WHAT YOU HAVE TO DO:
Would you repeat the entries below exactly and omit the pictures?

DATASET RECORDS:
-- -- --

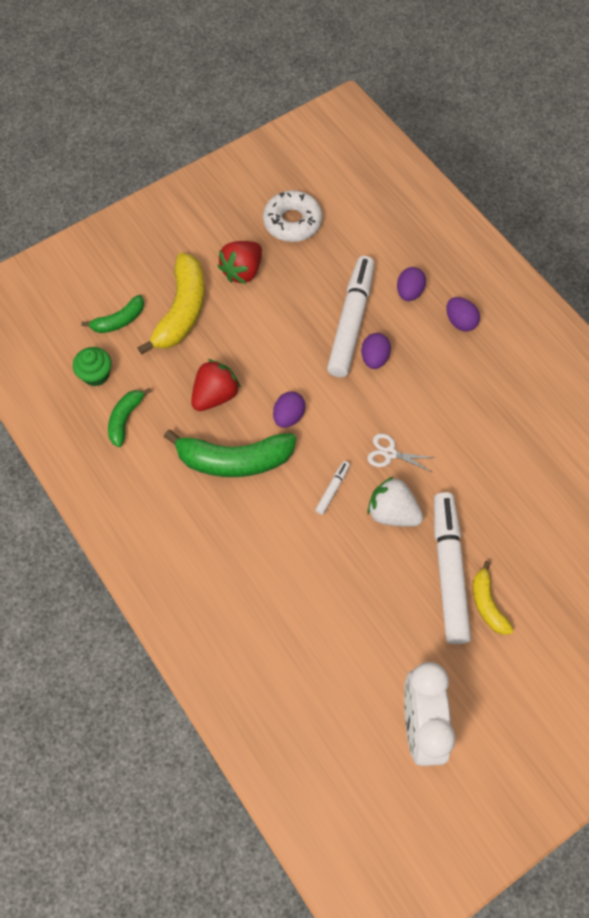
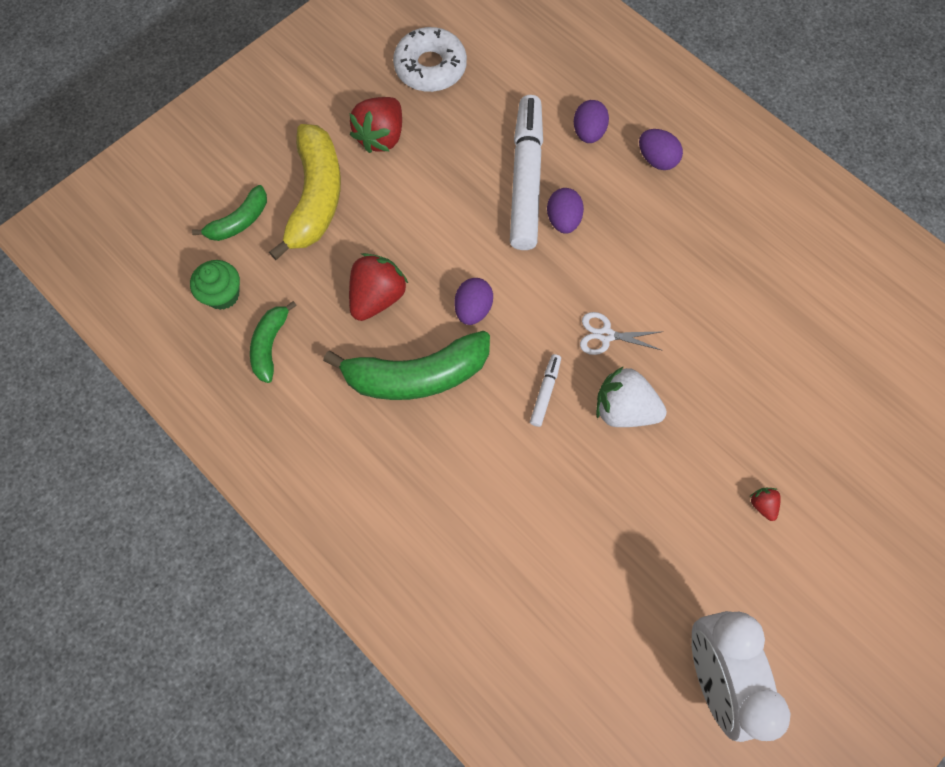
camera: 10 degrees left, 5 degrees up
(449, 571) = (707, 471): white marker -> none
(487, 604) = (762, 505): yellow banana -> red strawberry

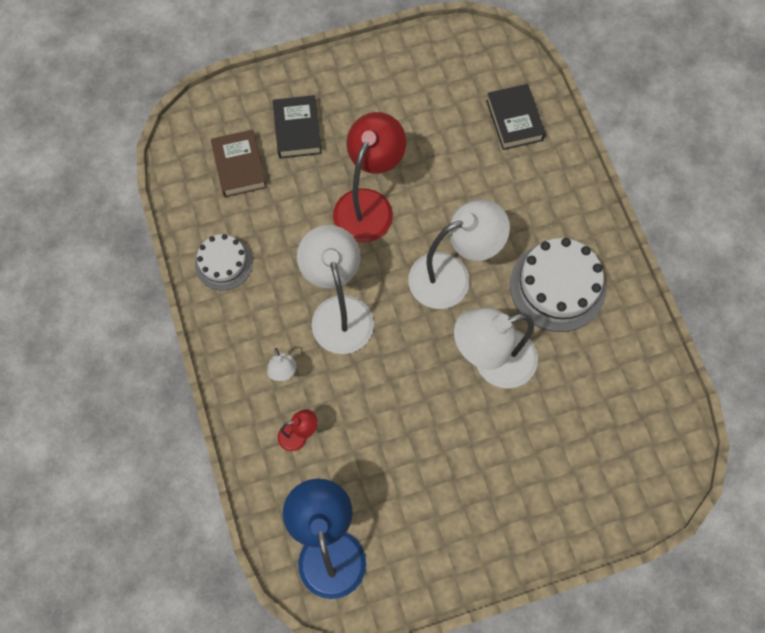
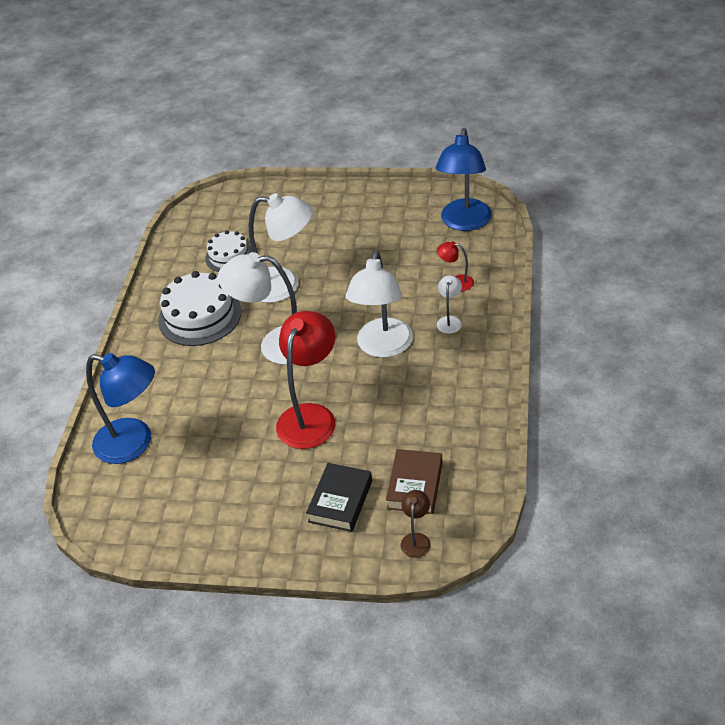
camera: 150 degrees left, 25 degrees down
(218, 119) = (416, 539): none -> brown lamp
(223, 263) = (466, 409): white cake -> white cake (229, 256)
(368, 204) = (311, 416): red lamp -> red lamp turned 150 degrees clockwise
(514, 120) = (134, 444): black book -> blue lamp

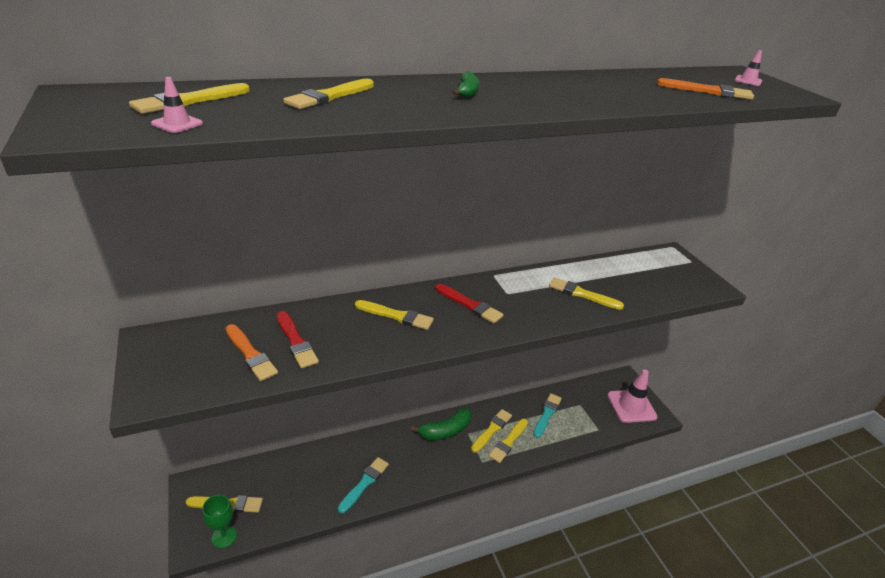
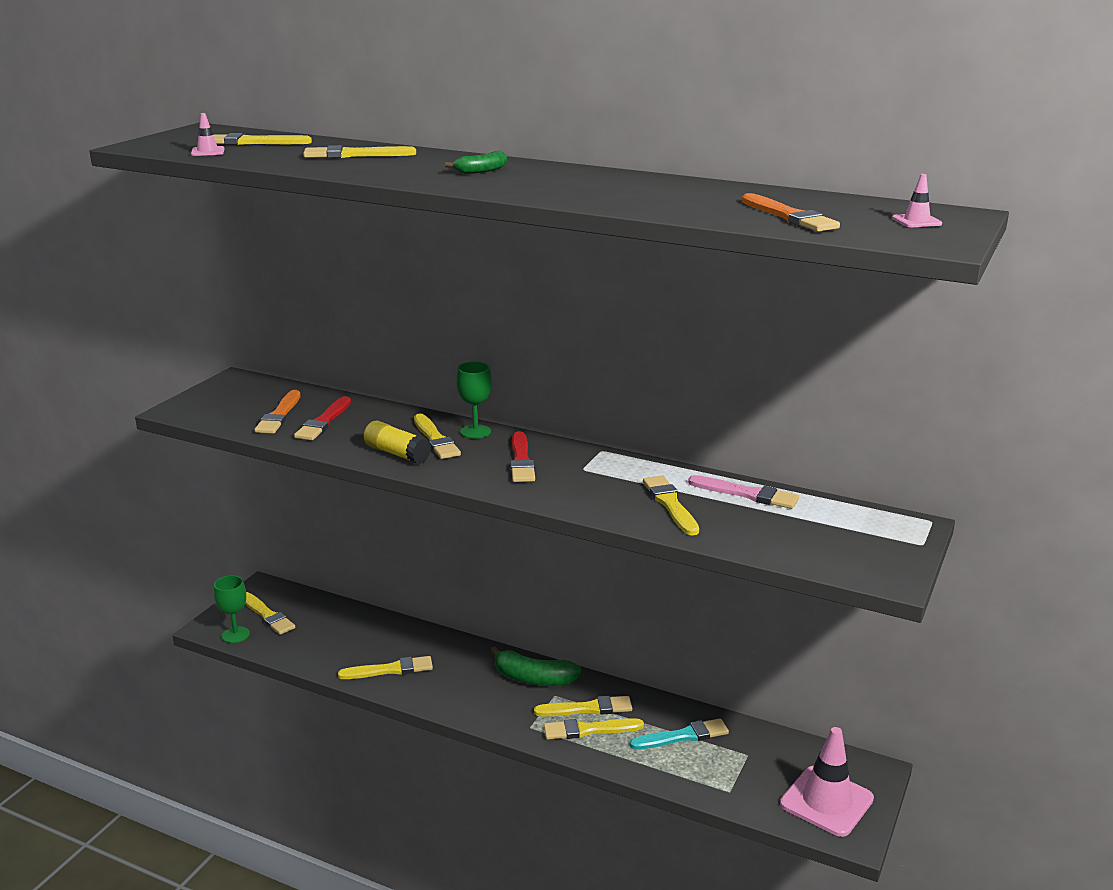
camera: 50 degrees right, 10 degrees down
(364, 483) = (389, 670): turquoise brush -> yellow brush
(393, 341) = (397, 453): none -> yellow glue stick
(408, 297) = (475, 432): none -> green goblet
(596, 269) = (746, 494): none -> pink brush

-- -- --

WRITTEN SOLUTION:
camera: 10 degrees left, 5 degrees up
(449, 571) = (707, 471): white marker -> none
(487, 604) = (762, 505): yellow banana -> red strawberry

camera: 150 degrees left, 25 degrees down
(218, 119) = (416, 539): none -> brown lamp
(223, 263) = (466, 409): white cake -> white cake (229, 256)
(368, 204) = (311, 416): red lamp -> red lamp turned 150 degrees clockwise
(514, 120) = (134, 444): black book -> blue lamp

camera: 50 degrees right, 10 degrees down
(364, 483) = (389, 670): turquoise brush -> yellow brush
(393, 341) = (397, 453): none -> yellow glue stick
(408, 297) = (475, 432): none -> green goblet
(596, 269) = (746, 494): none -> pink brush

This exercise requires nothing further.